▶ [DATA SEGMENT]:

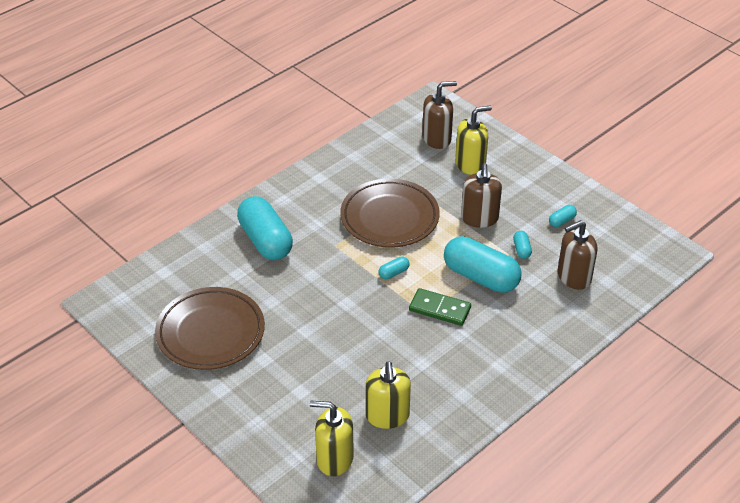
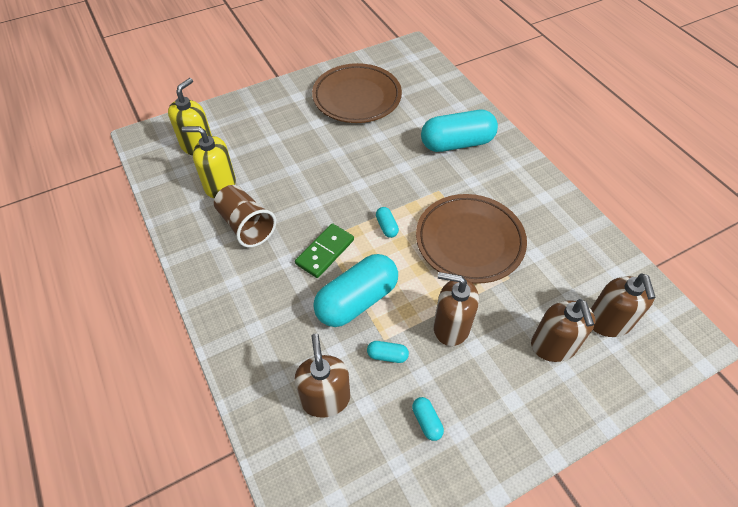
camera: 105 degrees right, 10 degrees up
(432, 376) = (246, 225): none -> brown cup
(470, 164) = (553, 346): yellow soap dispenser -> brown soap dispenser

▶ [PROBLEM DESCRIPTION]: The lines to copy are those above that contain "brown".

▶ [TASK RESULT]:
(432, 376) = (246, 225): none -> brown cup
(470, 164) = (553, 346): yellow soap dispenser -> brown soap dispenser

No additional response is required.